-- Start SUPPLIED INFORMATION --

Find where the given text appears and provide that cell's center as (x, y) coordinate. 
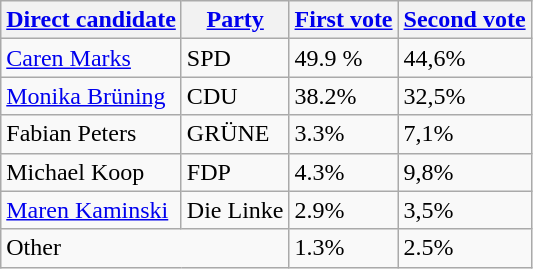
49.9 % (344, 58)
Fabian Peters (92, 134)
2.5% (464, 248)
Michael Koop (92, 172)
7,1% (464, 134)
9,8% (464, 172)
CDU (235, 96)
44,6% (464, 58)
Die Linke (235, 210)
3.3% (344, 134)
38.2% (344, 96)
4.3% (344, 172)
Maren Kaminski (92, 210)
3,5% (464, 210)
Party (235, 20)
Other (145, 248)
Second vote (464, 20)
2.9% (344, 210)
FDP (235, 172)
First vote (344, 20)
SPD (235, 58)
1.3% (344, 248)
Caren Marks (92, 58)
GRÜNE (235, 134)
32,5% (464, 96)
Direct candidate (92, 20)
Monika Brüning (92, 96)
Return the [x, y] coordinate for the center point of the cell that contains the specified text.  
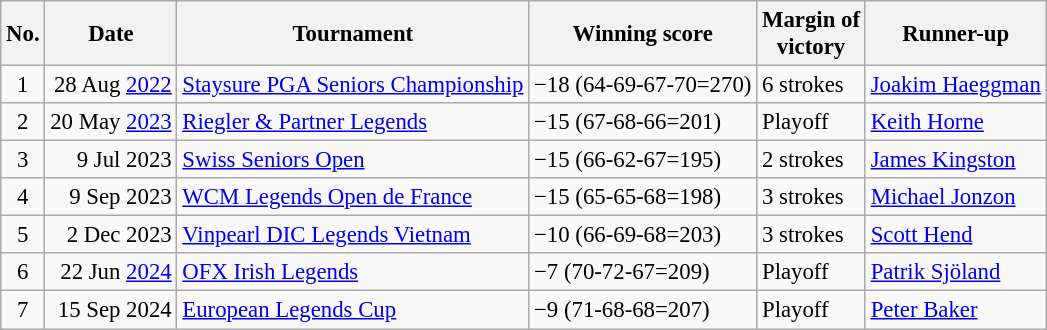
Patrik Sjöland [956, 273]
Tournament [353, 34]
−18 (64-69-67-70=270) [643, 85]
Staysure PGA Seniors Championship [353, 85]
−10 (66-69-68=203) [643, 235]
6 [23, 273]
20 May 2023 [111, 122]
6 strokes [812, 85]
Margin ofvictory [812, 34]
Scott Hend [956, 235]
−7 (70-72-67=209) [643, 273]
Joakim Haeggman [956, 85]
−15 (66-62-67=195) [643, 160]
OFX Irish Legends [353, 273]
Keith Horne [956, 122]
Swiss Seniors Open [353, 160]
22 Jun 2024 [111, 273]
−15 (65-65-68=198) [643, 197]
3 [23, 160]
Riegler & Partner Legends [353, 122]
9 Jul 2023 [111, 160]
Michael Jonzon [956, 197]
2 Dec 2023 [111, 235]
28 Aug 2022 [111, 85]
Peter Baker [956, 310]
European Legends Cup [353, 310]
4 [23, 197]
1 [23, 85]
WCM Legends Open de France [353, 197]
5 [23, 235]
Date [111, 34]
−9 (71-68-68=207) [643, 310]
Winning score [643, 34]
No. [23, 34]
2 strokes [812, 160]
James Kingston [956, 160]
Runner-up [956, 34]
7 [23, 310]
2 [23, 122]
9 Sep 2023 [111, 197]
−15 (67-68-66=201) [643, 122]
Vinpearl DIC Legends Vietnam [353, 235]
15 Sep 2024 [111, 310]
Identify which cell holds the provided text, then report its [X, Y] central coordinate. 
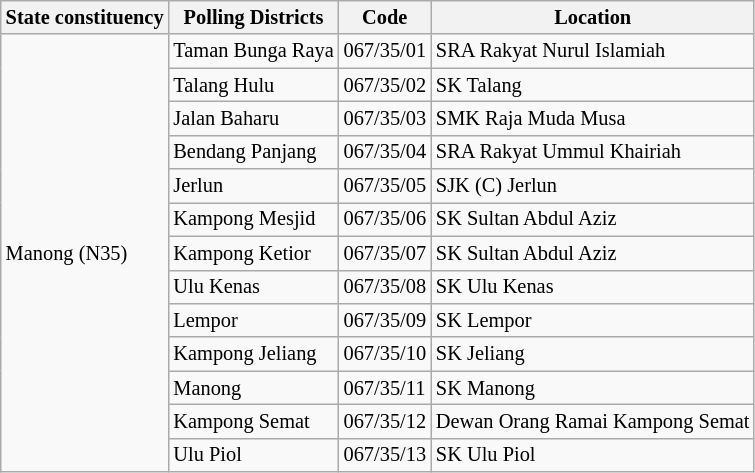
SK Ulu Piol [592, 455]
067/35/05 [385, 186]
Kampong Ketior [253, 253]
SRA Rakyat Ummul Khairiah [592, 152]
Location [592, 17]
SJK (C) Jerlun [592, 186]
State constituency [85, 17]
067/35/04 [385, 152]
067/35/01 [385, 51]
SK Jeliang [592, 354]
Talang Hulu [253, 85]
Ulu Kenas [253, 287]
Jalan Baharu [253, 118]
Bendang Panjang [253, 152]
Manong (N35) [85, 253]
SRA Rakyat Nurul Islamiah [592, 51]
067/35/07 [385, 253]
Code [385, 17]
Dewan Orang Ramai Kampong Semat [592, 421]
067/35/06 [385, 219]
Manong [253, 388]
067/35/13 [385, 455]
Jerlun [253, 186]
SMK Raja Muda Musa [592, 118]
067/35/11 [385, 388]
Kampong Mesjid [253, 219]
Polling Districts [253, 17]
Kampong Jeliang [253, 354]
067/35/02 [385, 85]
SK Ulu Kenas [592, 287]
067/35/03 [385, 118]
SK Talang [592, 85]
SK Manong [592, 388]
SK Lempor [592, 320]
067/35/08 [385, 287]
Taman Bunga Raya [253, 51]
067/35/10 [385, 354]
Kampong Semat [253, 421]
067/35/12 [385, 421]
Lempor [253, 320]
Ulu Piol [253, 455]
067/35/09 [385, 320]
Return (x, y) of the center of cell containing provided text 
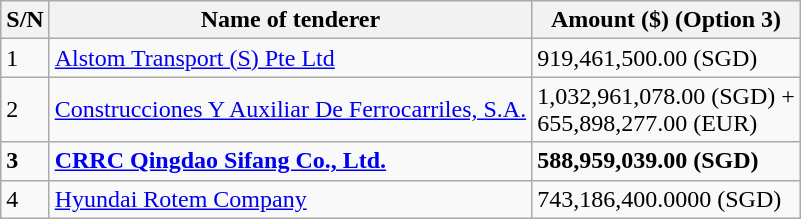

-- End SUPPLIED INFORMATION --

Rewrite the lines between the one holding "Patrik Sjöland [956, 273]" and the one holding "(66-62-67=195) [643, 160]", inclusive, putting "shots" in place of "strokes" and leaving everything else as it is.

Patrik Sjöland [956, 273]
Tournament [353, 34]
−18 (64-69-67-70=270) [643, 85]
Staysure PGA Seniors Championship [353, 85]
−10 (66-69-68=203) [643, 235]
6 [23, 273]
20 May 2023 [111, 122]
6 shots [812, 85]
Margin ofvictory [812, 34]
Scott Hend [956, 235]
−7 (70-72-67=209) [643, 273]
Joakim Haeggman [956, 85]
−15 (66-62-67=195) [643, 160]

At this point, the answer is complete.